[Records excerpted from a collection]
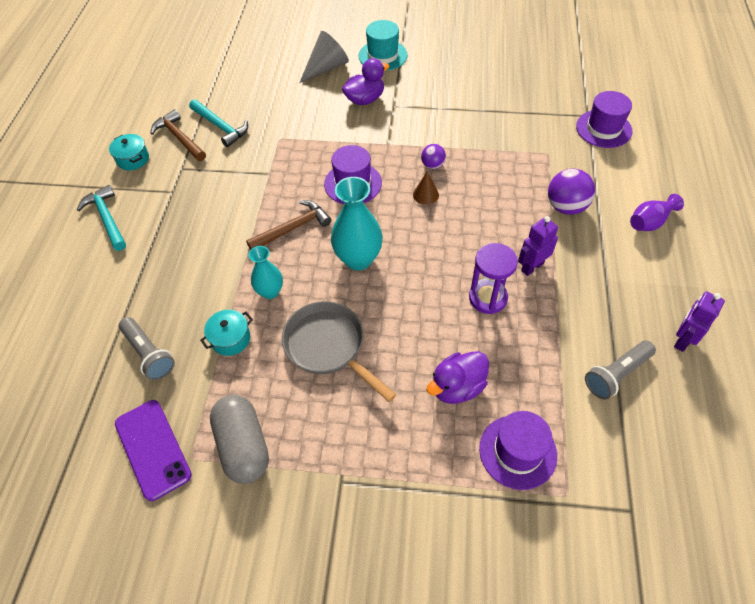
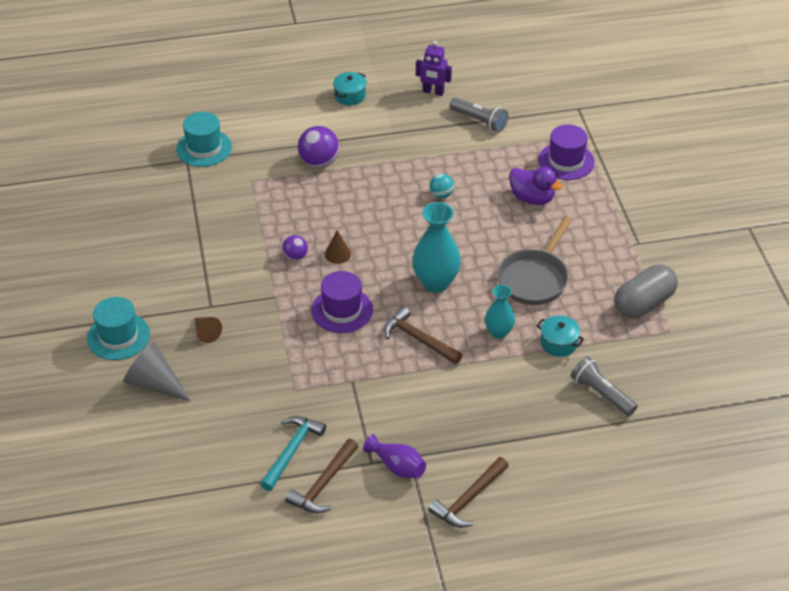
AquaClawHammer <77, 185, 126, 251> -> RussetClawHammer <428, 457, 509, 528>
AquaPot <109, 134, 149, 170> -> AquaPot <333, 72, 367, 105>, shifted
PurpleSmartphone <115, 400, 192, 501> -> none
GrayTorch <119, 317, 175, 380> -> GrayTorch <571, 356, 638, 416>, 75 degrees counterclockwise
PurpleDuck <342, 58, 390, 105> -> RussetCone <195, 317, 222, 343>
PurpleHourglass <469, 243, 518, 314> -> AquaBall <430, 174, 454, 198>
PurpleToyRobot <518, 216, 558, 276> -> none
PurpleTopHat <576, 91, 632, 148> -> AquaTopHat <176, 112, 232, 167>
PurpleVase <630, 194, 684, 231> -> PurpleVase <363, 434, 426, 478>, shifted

Work order: Your copy should match the entries exactly, minus the pictures.

Solution to the exercise:
AquaClawHammer <77, 185, 126, 251> -> RussetClawHammer <428, 457, 509, 528>
AquaPot <109, 134, 149, 170> -> AquaPot <333, 72, 367, 105>, shifted
PurpleSmartphone <115, 400, 192, 501> -> none
GrayTorch <119, 317, 175, 380> -> GrayTorch <571, 356, 638, 416>, 75 degrees counterclockwise
PurpleDuck <342, 58, 390, 105> -> RussetCone <195, 317, 222, 343>
PurpleHourglass <469, 243, 518, 314> -> AquaBall <430, 174, 454, 198>
PurpleToyRobot <518, 216, 558, 276> -> none
PurpleTopHat <576, 91, 632, 148> -> AquaTopHat <176, 112, 232, 167>
PurpleVase <630, 194, 684, 231> -> PurpleVase <363, 434, 426, 478>, shifted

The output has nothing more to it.